■ Exercise objective
Pick out every line in the entries below that contains the string "kern", and copy each of those lines.

─── Exercise material

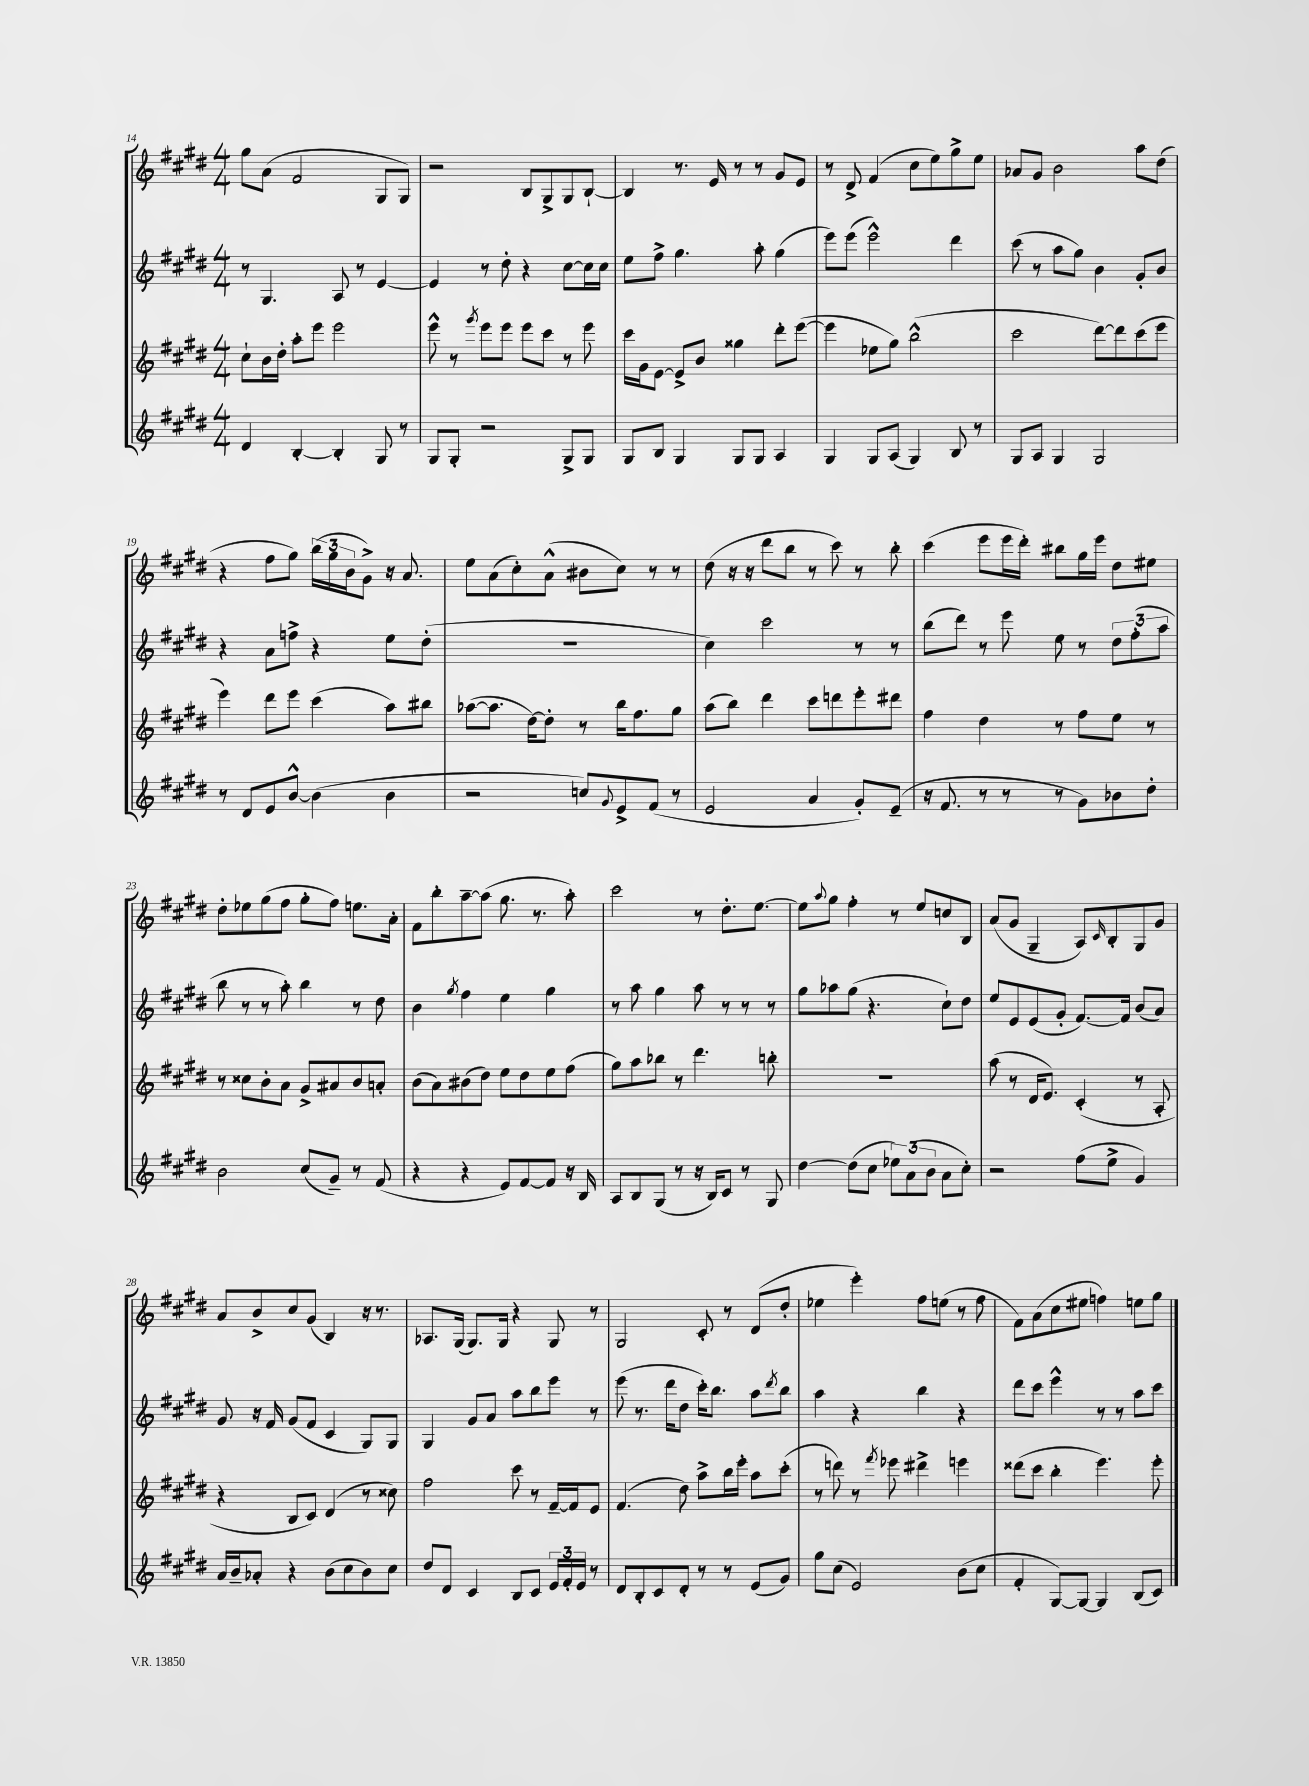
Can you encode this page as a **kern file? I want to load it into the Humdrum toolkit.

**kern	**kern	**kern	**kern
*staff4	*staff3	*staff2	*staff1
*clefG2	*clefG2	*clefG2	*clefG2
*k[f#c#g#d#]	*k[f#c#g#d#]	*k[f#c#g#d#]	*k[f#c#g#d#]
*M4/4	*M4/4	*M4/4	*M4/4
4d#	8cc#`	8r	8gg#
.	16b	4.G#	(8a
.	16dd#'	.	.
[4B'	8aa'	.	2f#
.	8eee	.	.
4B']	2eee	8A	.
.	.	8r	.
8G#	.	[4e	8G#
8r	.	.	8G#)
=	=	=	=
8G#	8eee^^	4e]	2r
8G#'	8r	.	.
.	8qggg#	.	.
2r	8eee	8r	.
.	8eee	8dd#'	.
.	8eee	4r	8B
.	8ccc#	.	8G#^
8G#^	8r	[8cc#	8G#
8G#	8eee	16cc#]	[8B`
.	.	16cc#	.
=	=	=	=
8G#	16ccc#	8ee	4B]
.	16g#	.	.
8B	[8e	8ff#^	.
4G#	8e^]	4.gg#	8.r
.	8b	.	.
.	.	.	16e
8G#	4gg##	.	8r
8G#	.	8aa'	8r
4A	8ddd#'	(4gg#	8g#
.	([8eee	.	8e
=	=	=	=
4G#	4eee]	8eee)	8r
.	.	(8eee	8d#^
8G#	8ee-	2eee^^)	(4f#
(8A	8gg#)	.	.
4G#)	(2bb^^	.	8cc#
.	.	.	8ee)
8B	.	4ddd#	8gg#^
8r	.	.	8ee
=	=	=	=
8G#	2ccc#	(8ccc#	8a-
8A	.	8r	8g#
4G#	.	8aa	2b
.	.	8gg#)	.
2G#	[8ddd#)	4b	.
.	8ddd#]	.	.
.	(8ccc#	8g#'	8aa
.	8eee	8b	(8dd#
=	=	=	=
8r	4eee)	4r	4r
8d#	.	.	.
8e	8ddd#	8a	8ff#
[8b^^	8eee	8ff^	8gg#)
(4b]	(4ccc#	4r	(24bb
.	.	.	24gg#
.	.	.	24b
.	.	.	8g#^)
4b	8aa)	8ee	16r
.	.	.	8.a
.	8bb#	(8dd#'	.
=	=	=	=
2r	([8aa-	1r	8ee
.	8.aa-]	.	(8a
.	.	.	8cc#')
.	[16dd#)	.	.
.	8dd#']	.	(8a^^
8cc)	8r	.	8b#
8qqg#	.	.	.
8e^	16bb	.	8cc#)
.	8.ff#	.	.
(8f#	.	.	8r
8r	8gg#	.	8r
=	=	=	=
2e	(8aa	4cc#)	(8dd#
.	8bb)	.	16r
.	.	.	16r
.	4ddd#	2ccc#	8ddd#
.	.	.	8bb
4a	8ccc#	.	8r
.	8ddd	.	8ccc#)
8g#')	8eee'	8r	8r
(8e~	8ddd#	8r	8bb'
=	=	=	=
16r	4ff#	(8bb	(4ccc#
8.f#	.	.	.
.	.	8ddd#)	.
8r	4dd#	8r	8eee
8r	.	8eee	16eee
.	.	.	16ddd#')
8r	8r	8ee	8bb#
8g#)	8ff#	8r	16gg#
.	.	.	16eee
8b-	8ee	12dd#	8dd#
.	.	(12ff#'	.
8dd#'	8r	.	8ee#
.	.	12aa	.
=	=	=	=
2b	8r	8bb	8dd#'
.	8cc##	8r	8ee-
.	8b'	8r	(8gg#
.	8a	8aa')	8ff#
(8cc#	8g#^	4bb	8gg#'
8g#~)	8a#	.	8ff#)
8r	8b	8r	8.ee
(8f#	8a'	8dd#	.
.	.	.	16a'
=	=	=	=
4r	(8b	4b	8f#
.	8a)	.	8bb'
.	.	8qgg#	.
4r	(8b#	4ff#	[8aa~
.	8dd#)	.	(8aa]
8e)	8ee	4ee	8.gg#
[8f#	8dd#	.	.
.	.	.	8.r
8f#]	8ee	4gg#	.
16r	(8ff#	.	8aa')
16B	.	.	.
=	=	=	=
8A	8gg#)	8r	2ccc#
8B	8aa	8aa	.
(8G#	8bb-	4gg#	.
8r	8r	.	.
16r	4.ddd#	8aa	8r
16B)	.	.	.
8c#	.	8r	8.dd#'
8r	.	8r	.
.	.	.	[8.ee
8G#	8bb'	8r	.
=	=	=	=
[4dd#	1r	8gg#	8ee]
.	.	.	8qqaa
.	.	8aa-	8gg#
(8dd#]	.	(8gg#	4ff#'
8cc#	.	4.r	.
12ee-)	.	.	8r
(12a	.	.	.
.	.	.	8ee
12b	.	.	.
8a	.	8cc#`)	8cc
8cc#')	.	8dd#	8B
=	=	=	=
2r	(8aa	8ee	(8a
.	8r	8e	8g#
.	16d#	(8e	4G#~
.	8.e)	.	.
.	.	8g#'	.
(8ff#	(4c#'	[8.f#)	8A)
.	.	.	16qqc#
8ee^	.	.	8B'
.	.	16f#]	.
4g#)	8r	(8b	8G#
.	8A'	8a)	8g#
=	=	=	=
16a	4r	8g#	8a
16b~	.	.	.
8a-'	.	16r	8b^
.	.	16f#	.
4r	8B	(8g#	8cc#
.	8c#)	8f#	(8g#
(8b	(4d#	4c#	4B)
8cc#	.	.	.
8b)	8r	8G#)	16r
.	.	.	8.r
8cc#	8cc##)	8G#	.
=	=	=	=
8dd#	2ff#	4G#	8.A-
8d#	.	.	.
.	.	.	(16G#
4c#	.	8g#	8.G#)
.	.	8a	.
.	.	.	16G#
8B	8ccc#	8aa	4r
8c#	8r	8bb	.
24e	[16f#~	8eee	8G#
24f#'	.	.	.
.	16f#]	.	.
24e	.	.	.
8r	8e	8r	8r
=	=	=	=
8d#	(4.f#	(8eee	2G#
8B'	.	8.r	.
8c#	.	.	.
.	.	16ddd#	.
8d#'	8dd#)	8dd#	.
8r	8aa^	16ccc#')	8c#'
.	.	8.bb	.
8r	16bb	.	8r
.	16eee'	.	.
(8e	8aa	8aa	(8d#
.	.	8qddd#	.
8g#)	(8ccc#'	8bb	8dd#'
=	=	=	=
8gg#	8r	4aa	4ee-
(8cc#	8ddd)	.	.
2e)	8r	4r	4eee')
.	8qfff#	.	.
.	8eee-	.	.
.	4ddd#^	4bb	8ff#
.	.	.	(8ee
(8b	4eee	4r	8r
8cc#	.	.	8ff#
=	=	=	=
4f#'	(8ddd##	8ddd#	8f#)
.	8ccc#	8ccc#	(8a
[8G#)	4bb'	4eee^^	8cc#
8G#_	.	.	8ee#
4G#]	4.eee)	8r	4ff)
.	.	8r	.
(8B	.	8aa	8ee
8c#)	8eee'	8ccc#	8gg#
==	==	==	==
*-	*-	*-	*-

──────

■ Written solution
Can you encode this page as a **kern file? I want to load it into the Humdrum toolkit.
**kern	**kern	**kern	**kern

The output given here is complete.